What the exercise asks: Provide an exact copy of the data, excluding the images.

Supplied data:
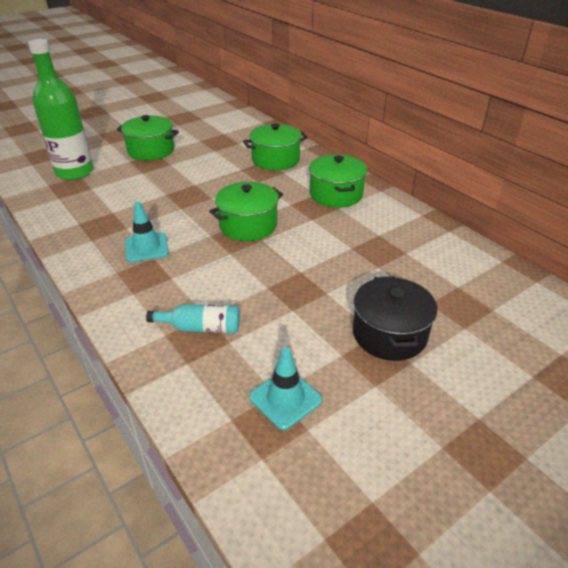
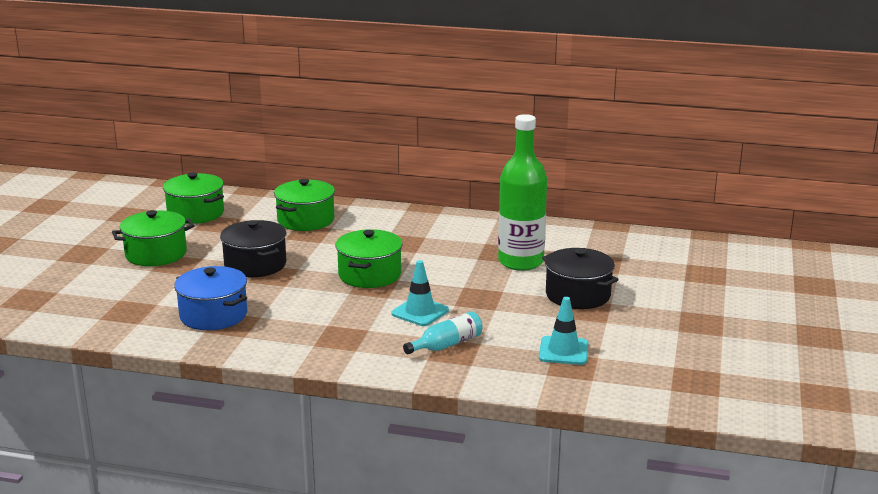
camera: 40 degrees left, 15 degrees down
(74, 172) = (107, 299): green bottle -> green bottle (520, 262)
(104, 212) = (213, 315): none -> blue pot
(146, 247) = (308, 321): turquoise traffic cone -> turquoise traffic cone (420, 312)
(190, 183) = (255, 265): none -> black pot
(336, 194) = (407, 228): green pot -> green pot (195, 213)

Solution for this task:
camera: 40 degrees left, 15 degrees down
(74, 172) = (107, 299): green bottle -> green bottle (520, 262)
(104, 212) = (213, 315): none -> blue pot
(146, 247) = (308, 321): turquoise traffic cone -> turquoise traffic cone (420, 312)
(190, 183) = (255, 265): none -> black pot
(336, 194) = (407, 228): green pot -> green pot (195, 213)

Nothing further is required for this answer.